- **Problem statement**: Before you write out the listing, remove the pictures; everything else stays exactly as it is.

↓↓↓

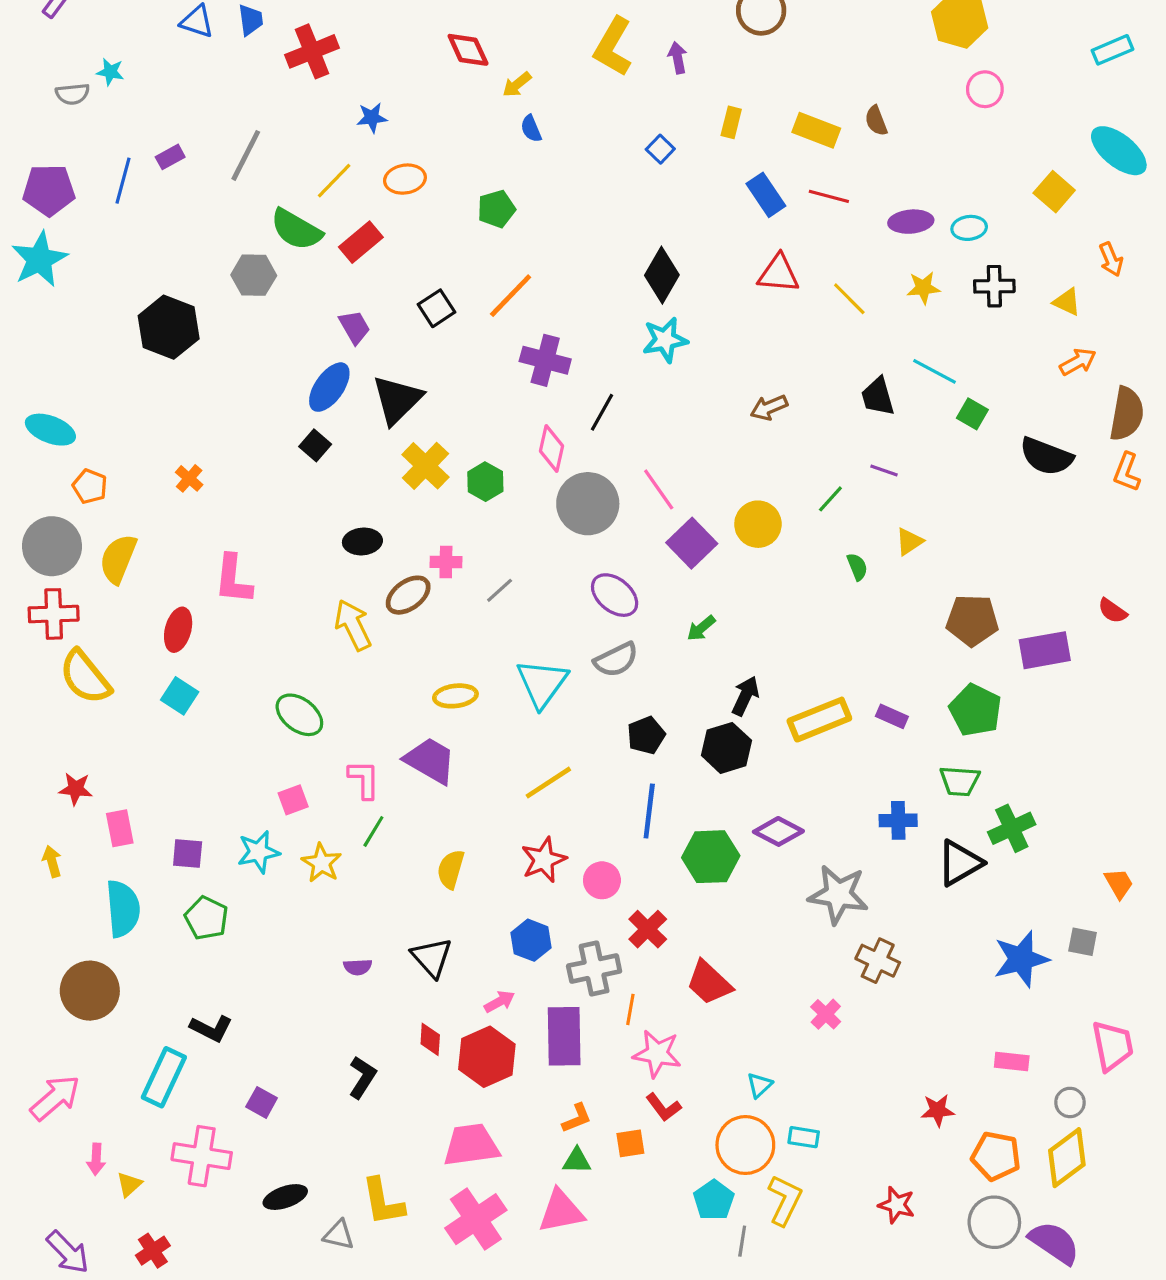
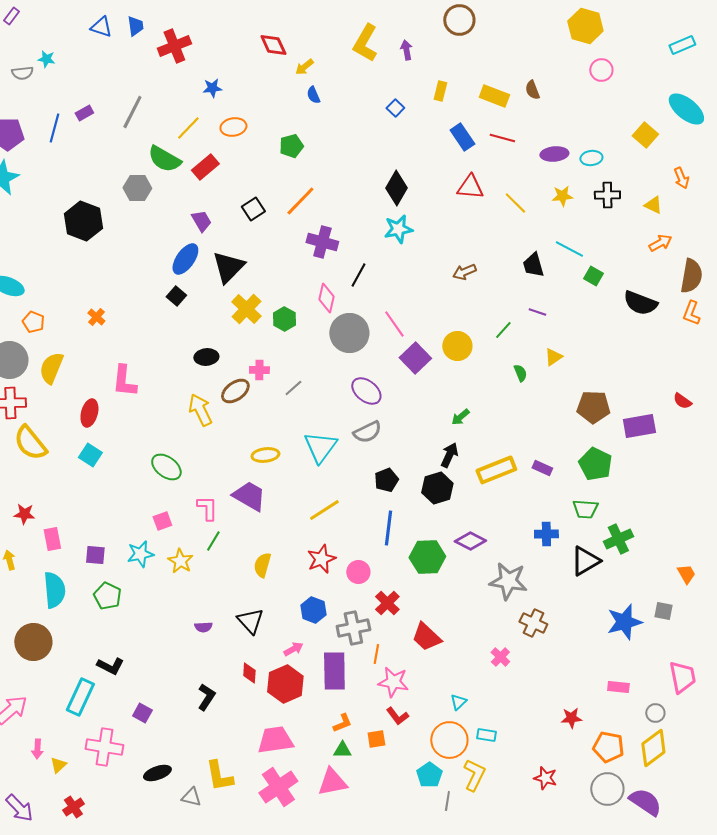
green arrow: (701, 628) -> (460, 417), moved

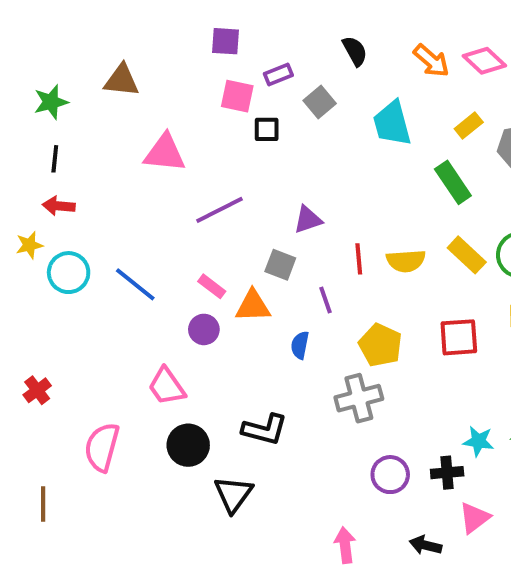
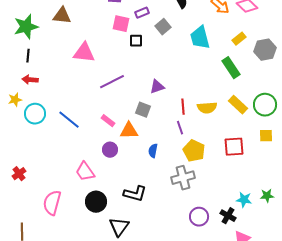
green star: (51, 102) -> (26, 27), size x1.4
purple line: (325, 300) -> (180, 128), moved
purple circle: (204, 329) -> (110, 150), moved
black cross: (447, 473) -> (228, 216), turned 35

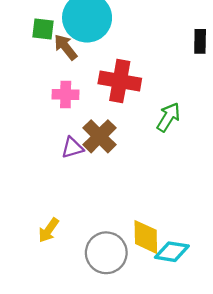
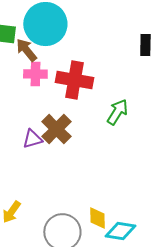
pink cross: (66, 95) -> (35, 74), moved
yellow diamond: (146, 237) -> (97, 218), size x0.7

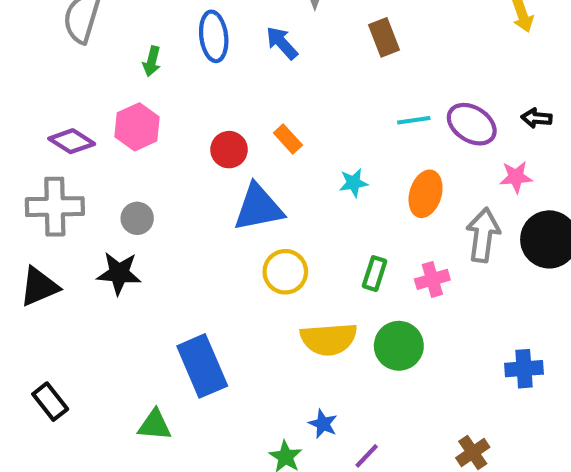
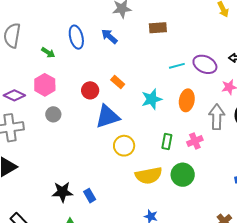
brown rectangle: (384, 37) -> (158, 28), turned -66
green arrow: (152, 61) -> (48, 53), turned -64
cyan star: (354, 183) -> (152, 99), size x1.5
gray circle: (137, 218) -> (53, 114), moved
black star: (119, 273) -> (62, 192), moved
blue rectangle: (202, 366) -> (90, 196), size x0.5

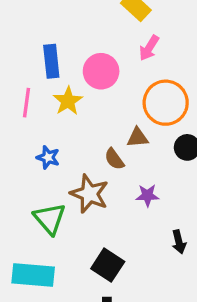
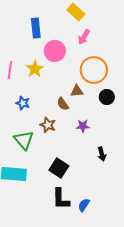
blue rectangle: (51, 61) -> (36, 28), moved
brown star: (89, 194) -> (48, 125), size x0.7

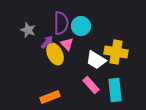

↑↑↑

- **Task response**:
green arrow: (701, 628) -> (460, 417), moved

green star: (51, 102) -> (26, 27), size x1.4
purple line: (325, 300) -> (180, 128), moved
purple circle: (204, 329) -> (110, 150), moved
black cross: (447, 473) -> (228, 216), turned 35

pink cross: (66, 95) -> (35, 74), moved
yellow diamond: (146, 237) -> (97, 218), size x0.7

brown rectangle: (384, 37) -> (158, 28), turned -66
green arrow: (152, 61) -> (48, 53), turned -64
cyan star: (354, 183) -> (152, 99), size x1.5
gray circle: (137, 218) -> (53, 114), moved
black star: (119, 273) -> (62, 192), moved
blue rectangle: (202, 366) -> (90, 196), size x0.5

blue rectangle: (51, 61) -> (36, 28), moved
brown star: (89, 194) -> (48, 125), size x0.7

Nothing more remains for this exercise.